━━ RECORDED DATA ━━
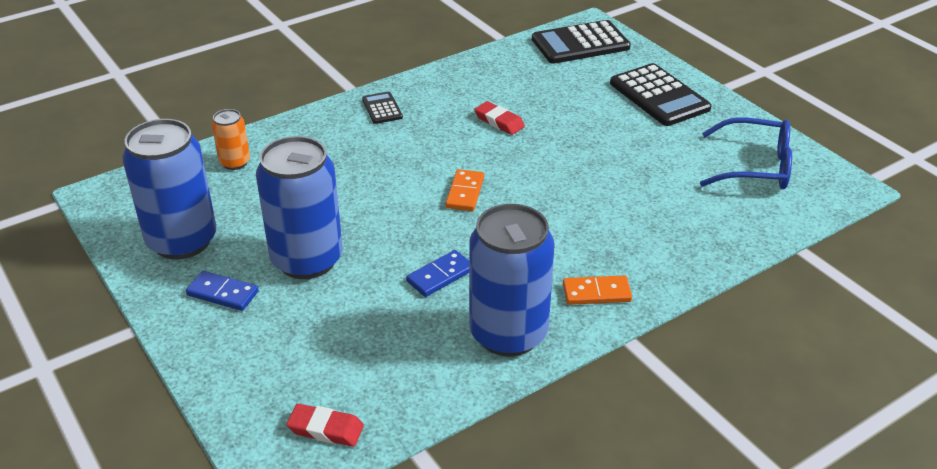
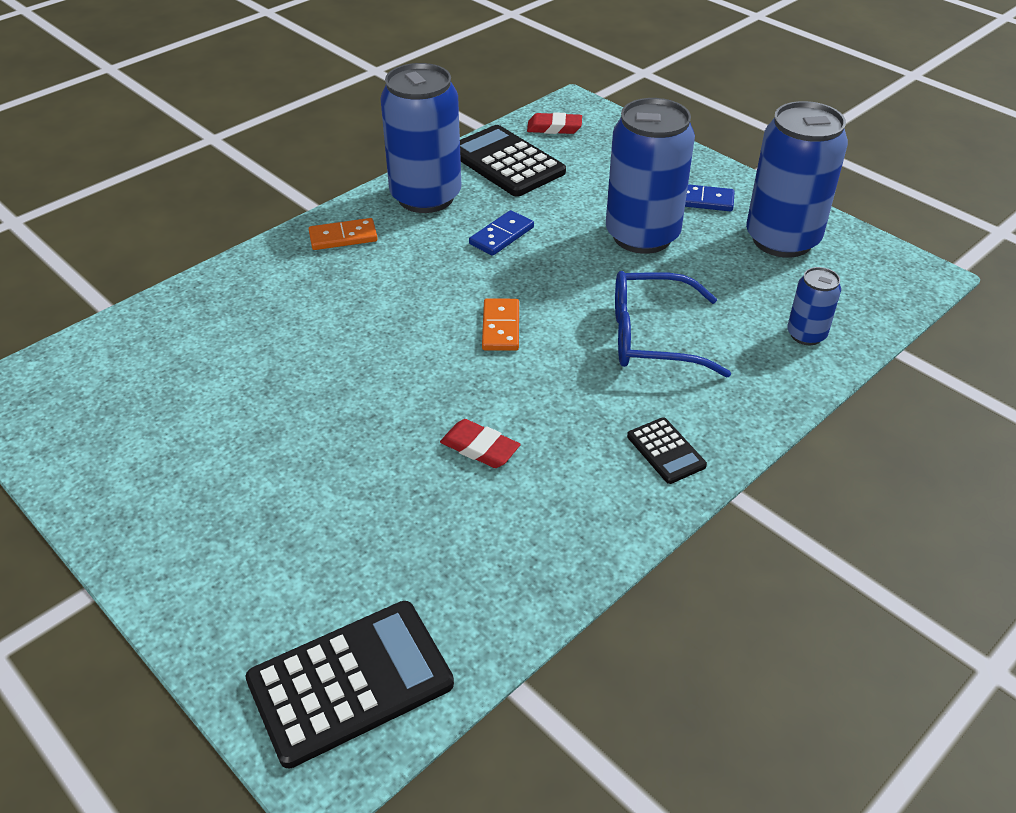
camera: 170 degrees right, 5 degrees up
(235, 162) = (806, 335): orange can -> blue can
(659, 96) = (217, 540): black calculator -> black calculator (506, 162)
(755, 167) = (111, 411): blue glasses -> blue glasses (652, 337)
━━━
━━ RECORDED DATA ━━
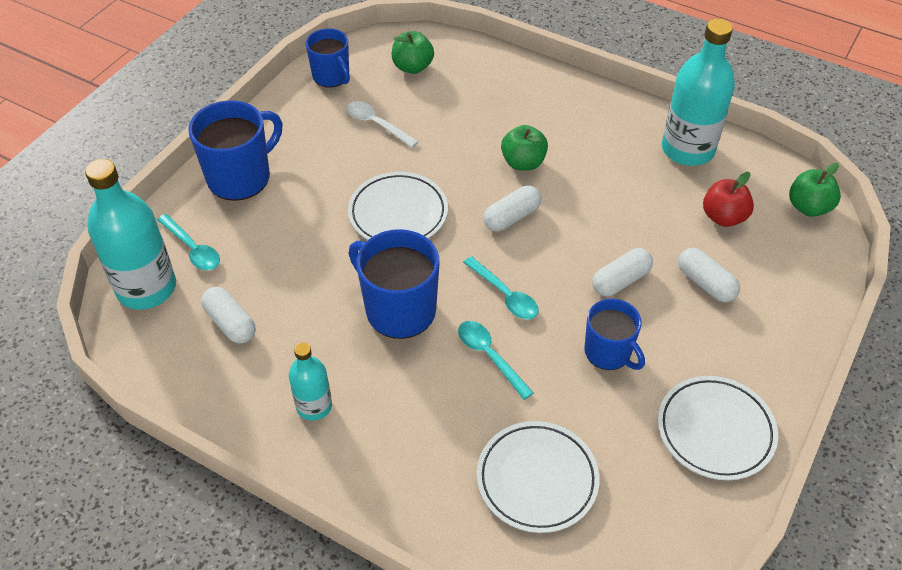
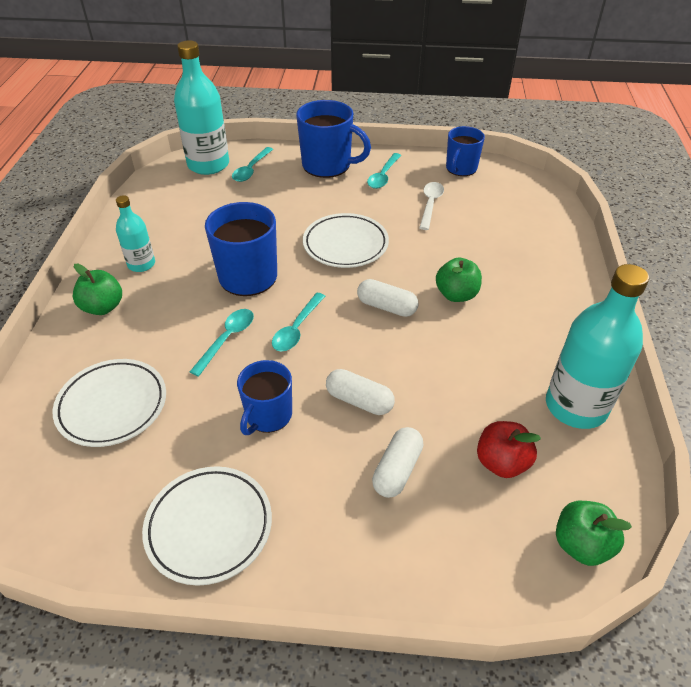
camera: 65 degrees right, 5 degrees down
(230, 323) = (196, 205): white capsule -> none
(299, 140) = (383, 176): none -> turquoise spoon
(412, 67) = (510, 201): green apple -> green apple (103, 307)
━━━
TASK DIRECTIONS
Tell how many lines in the data hold the string "degrees", giving the number by itself.

YOUR RESPONSE
2